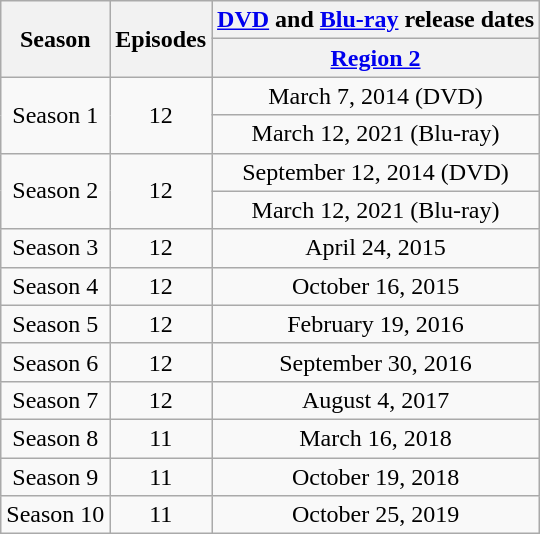
Season 7 [56, 400]
Season 6 [56, 362]
Season 10 [56, 515]
October 16, 2015 [376, 286]
Season 9 [56, 477]
August 4, 2017 [376, 400]
September 12, 2014 (DVD) [376, 172]
Season [56, 39]
April 24, 2015 [376, 248]
March 7, 2014 (DVD) [376, 96]
February 19, 2016 [376, 324]
DVD and Blu-ray release dates [376, 20]
Season 3 [56, 248]
Season 5 [56, 324]
Season 1 [56, 115]
Region 2 [376, 58]
September 30, 2016 [376, 362]
Season 8 [56, 438]
Season 4 [56, 286]
October 19, 2018 [376, 477]
October 25, 2019 [376, 515]
Episodes [161, 39]
Season 2 [56, 191]
March 16, 2018 [376, 438]
From the cell containing the given text, extract its center point as (x, y) coordinate. 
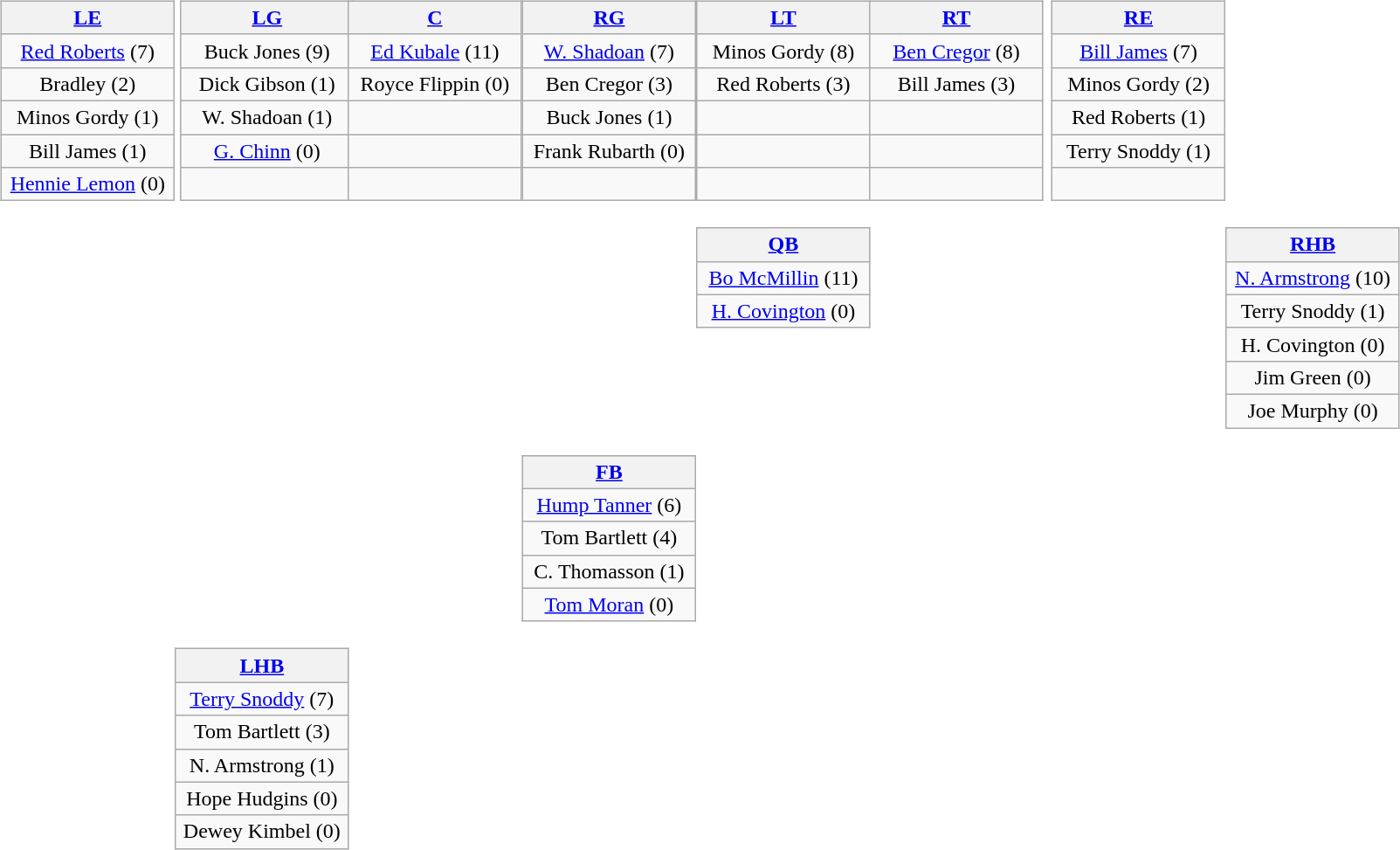
N. Armstrong (10) (1313, 278)
Dick Gibson (1) (267, 84)
RHB (1313, 245)
Dewey Kimbel (0) (262, 831)
Red Roberts (1) (1139, 117)
Tom Bartlett (3) (262, 732)
Buck Jones (9) (267, 51)
Tom Bartlett (4) (609, 538)
Bo McMillin (11) (783, 278)
Minos Gordy (2) (1139, 84)
C. Thomasson (1) (609, 571)
N. Armstrong (1) (262, 765)
RT (956, 17)
Bill James (3) (956, 84)
Joe Murphy (0) (1313, 410)
RE (1139, 17)
QB Bo McMillin (11) H. Covington (0) (783, 316)
Red Roberts (3) (783, 84)
QB (783, 245)
Hennie Lemon (0) (87, 184)
LE (87, 17)
Buck Jones (1) (609, 117)
Tom Moran (0) (609, 604)
Minos Gordy (8) (783, 51)
C (435, 17)
Bill James (1) (87, 151)
LG (267, 17)
Ed Kubale (11) (435, 51)
Terry Snoddy (7) (262, 699)
W. Shadoan (7) (609, 51)
RG (609, 17)
Frank Rubarth (0) (609, 151)
Red Roberts (7) (87, 51)
RHB N. Armstrong (10) Terry Snoddy (1) H. Covington (0) Jim Green (0) Joe Murphy (0) (1307, 316)
G. Chinn (0) (267, 151)
Hope Hudgins (0) (262, 798)
FB (609, 472)
Jim Green (0) (1313, 377)
Ben Cregor (8) (956, 51)
FB Hump Tanner (6) Tom Bartlett (4) C. Thomasson (1) Tom Moran (0) (610, 527)
LT (783, 17)
W. Shadoan (1) (267, 117)
Bradley (2) (87, 84)
Hump Tanner (6) (609, 505)
Minos Gordy (1) (87, 117)
LHB (262, 666)
Bill James (7) (1139, 51)
Ben Cregor (3) (609, 84)
Royce Flippin (0) (435, 84)
Capture the cell that displays the provided text and extract its [X, Y] central coordinate. 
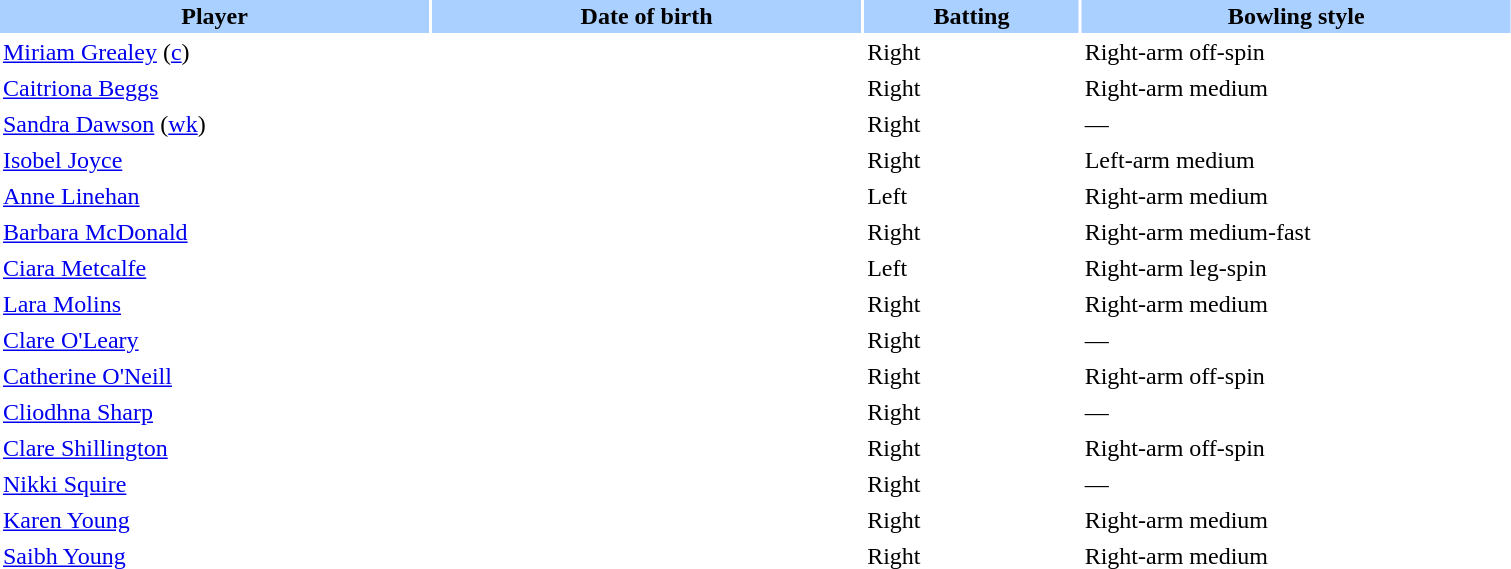
Player [214, 16]
Ciara Metcalfe [214, 268]
Karen Young [214, 520]
Left-arm medium [1296, 160]
Clare O'Leary [214, 340]
Anne Linehan [214, 196]
Nikki Squire [214, 484]
Lara Molins [214, 304]
Right-arm leg-spin [1296, 268]
Bowling style [1296, 16]
Right-arm medium-fast [1296, 232]
Clare Shillington [214, 448]
Batting [972, 16]
Miriam Grealey (c) [214, 52]
Caitriona Beggs [214, 88]
Date of birth [646, 16]
Barbara McDonald [214, 232]
Sandra Dawson (wk) [214, 124]
Isobel Joyce [214, 160]
Cliodhna Sharp [214, 412]
Catherine O'Neill [214, 376]
Determine the (x, y) coordinate at the center of the cell enclosing the given text.  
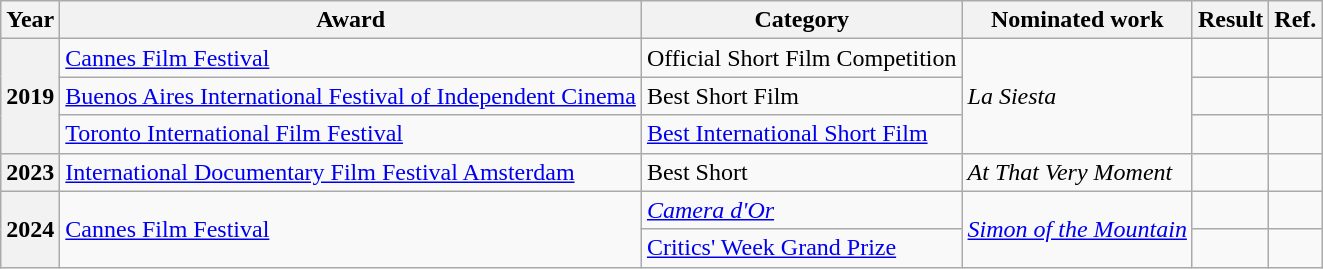
At That Very Moment (1077, 172)
Nominated work (1077, 20)
Toronto International Film Festival (351, 134)
Award (351, 20)
Category (802, 20)
Critics' Week Grand Prize (802, 248)
Year (30, 20)
2019 (30, 96)
Simon of the Mountain (1077, 229)
Buenos Aires International Festival of Independent Cinema (351, 96)
Best Short Film (802, 96)
International Documentary Film Festival Amsterdam (351, 172)
Result (1230, 20)
La Siesta (1077, 96)
Camera d'Or (802, 210)
Ref. (1296, 20)
Official Short Film Competition (802, 58)
2023 (30, 172)
Best Short (802, 172)
2024 (30, 229)
Best International Short Film (802, 134)
Return (x, y) of the center of cell containing provided text 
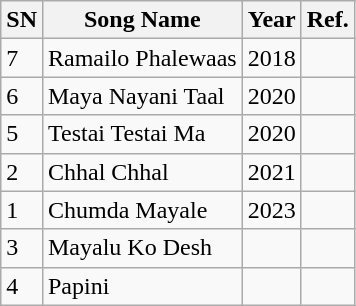
3 (22, 248)
Year (272, 20)
Chumda Mayale (142, 210)
Ramailo Phalewaas (142, 58)
Chhal Chhal (142, 172)
2018 (272, 58)
2023 (272, 210)
1 (22, 210)
2 (22, 172)
2021 (272, 172)
Maya Nayani Taal (142, 96)
SN (22, 20)
Mayalu Ko Desh (142, 248)
Song Name (142, 20)
7 (22, 58)
4 (22, 286)
6 (22, 96)
Ref. (328, 20)
Testai Testai Ma (142, 134)
5 (22, 134)
Papini (142, 286)
Return the [X, Y] coordinate for the center point of the cell that contains the specified text.  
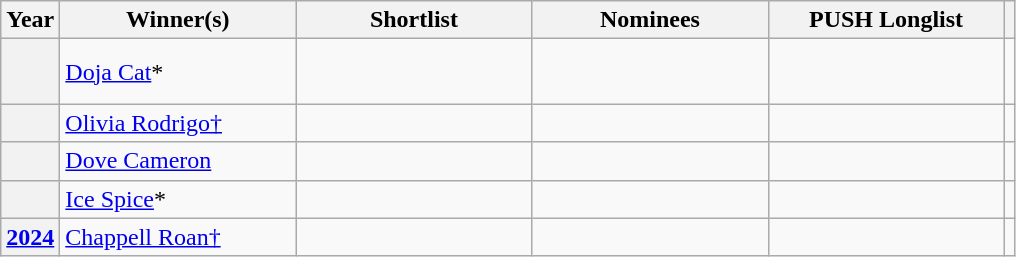
Ice Spice* [178, 199]
Doja Cat* [178, 72]
Shortlist [414, 20]
2024 [30, 237]
Nominees [650, 20]
Winner(s) [178, 20]
PUSH Longlist [886, 20]
Dove Cameron [178, 161]
Year [30, 20]
Olivia Rodrigo† [178, 123]
Chappell Roan† [178, 237]
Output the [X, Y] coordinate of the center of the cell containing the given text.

○ ○ ○ ○ ○ ○ ○

■ STATED GOAL ■
Quote all of the data above verbatim, line for line, omitting the pictures.

■ EXERCISE RESPONSE ■
Season 7 [56, 400]
Season 6 [56, 362]
Season 10 [56, 515]
October 16, 2015 [376, 286]
Season 9 [56, 477]
August 4, 2017 [376, 400]
September 12, 2014 (DVD) [376, 172]
Season [56, 39]
April 24, 2015 [376, 248]
March 7, 2014 (DVD) [376, 96]
February 19, 2016 [376, 324]
DVD and Blu-ray release dates [376, 20]
Season 3 [56, 248]
Season 5 [56, 324]
Season 1 [56, 115]
Region 2 [376, 58]
September 30, 2016 [376, 362]
Season 8 [56, 438]
Season 4 [56, 286]
October 19, 2018 [376, 477]
October 25, 2019 [376, 515]
Episodes [161, 39]
Season 2 [56, 191]
March 16, 2018 [376, 438]
From the cell containing the given text, extract its center point as (x, y) coordinate. 
N. Armstrong (10) (1313, 278)
Dick Gibson (1) (267, 84)
RHB (1313, 245)
Dewey Kimbel (0) (262, 831)
Red Roberts (1) (1139, 117)
Tom Bartlett (3) (262, 732)
Buck Jones (9) (267, 51)
Tom Bartlett (4) (609, 538)
Bo McMillin (11) (783, 278)
Minos Gordy (2) (1139, 84)
C. Thomasson (1) (609, 571)
N. Armstrong (1) (262, 765)
RT (956, 17)
Bill James (3) (956, 84)
Joe Murphy (0) (1313, 410)
RE (1139, 17)
QB Bo McMillin (11) H. Covington (0) (783, 316)
Red Roberts (3) (783, 84)
QB (783, 245)
Hennie Lemon (0) (87, 184)
LE (87, 17)
Buck Jones (1) (609, 117)
Tom Moran (0) (609, 604)
Minos Gordy (8) (783, 51)
C (435, 17)
Bill James (1) (87, 151)
LG (267, 17)
Ed Kubale (11) (435, 51)
Terry Snoddy (7) (262, 699)
W. Shadoan (7) (609, 51)
RG (609, 17)
Frank Rubarth (0) (609, 151)
Red Roberts (7) (87, 51)
RHB N. Armstrong (10) Terry Snoddy (1) H. Covington (0) Jim Green (0) Joe Murphy (0) (1307, 316)
G. Chinn (0) (267, 151)
Hope Hudgins (0) (262, 798)
FB (609, 472)
Jim Green (0) (1313, 377)
Ben Cregor (8) (956, 51)
FB Hump Tanner (6) Tom Bartlett (4) C. Thomasson (1) Tom Moran (0) (610, 527)
LT (783, 17)
W. Shadoan (1) (267, 117)
Bradley (2) (87, 84)
Hump Tanner (6) (609, 505)
Minos Gordy (1) (87, 117)
LHB (262, 666)
Bill James (7) (1139, 51)
Ben Cregor (3) (609, 84)
Royce Flippin (0) (435, 84)
Capture the cell that displays the provided text and extract its [X, Y] central coordinate. 
Player [214, 16]
Ciara Metcalfe [214, 268]
Karen Young [214, 520]
Left-arm medium [1296, 160]
Clare O'Leary [214, 340]
Anne Linehan [214, 196]
Nikki Squire [214, 484]
Lara Molins [214, 304]
Right-arm leg-spin [1296, 268]
Bowling style [1296, 16]
Right-arm medium-fast [1296, 232]
Clare Shillington [214, 448]
Batting [972, 16]
Miriam Grealey (c) [214, 52]
Caitriona Beggs [214, 88]
Date of birth [646, 16]
Barbara McDonald [214, 232]
Sandra Dawson (wk) [214, 124]
Isobel Joyce [214, 160]
Cliodhna Sharp [214, 412]
Catherine O'Neill [214, 376]
Determine the (x, y) coordinate at the center of the cell enclosing the given text.  
At That Very Moment (1077, 172)
Nominated work (1077, 20)
Toronto International Film Festival (351, 134)
Award (351, 20)
Category (802, 20)
Critics' Week Grand Prize (802, 248)
Year (30, 20)
2019 (30, 96)
Simon of the Mountain (1077, 229)
Buenos Aires International Festival of Independent Cinema (351, 96)
Best Short Film (802, 96)
International Documentary Film Festival Amsterdam (351, 172)
Result (1230, 20)
La Siesta (1077, 96)
Camera d'Or (802, 210)
Ref. (1296, 20)
Official Short Film Competition (802, 58)
2023 (30, 172)
Best Short (802, 172)
2024 (30, 229)
Best International Short Film (802, 134)
Return (x, y) of the center of cell containing provided text 
3 (22, 248)
Year (272, 20)
Chumda Mayale (142, 210)
Ramailo Phalewaas (142, 58)
Chhal Chhal (142, 172)
2018 (272, 58)
2023 (272, 210)
1 (22, 210)
2 (22, 172)
2021 (272, 172)
Maya Nayani Taal (142, 96)
SN (22, 20)
Mayalu Ko Desh (142, 248)
Song Name (142, 20)
7 (22, 58)
4 (22, 286)
6 (22, 96)
Ref. (328, 20)
Testai Testai Ma (142, 134)
5 (22, 134)
Papini (142, 286)
Return the [X, Y] coordinate for the center point of the cell that contains the specified text.  
Ice Spice* [178, 199]
Doja Cat* [178, 72]
Shortlist [414, 20]
2024 [30, 237]
Nominees [650, 20]
Winner(s) [178, 20]
PUSH Longlist [886, 20]
Dove Cameron [178, 161]
Year [30, 20]
Olivia Rodrigo† [178, 123]
Chappell Roan† [178, 237]
Output the [X, Y] coordinate of the center of the cell containing the given text.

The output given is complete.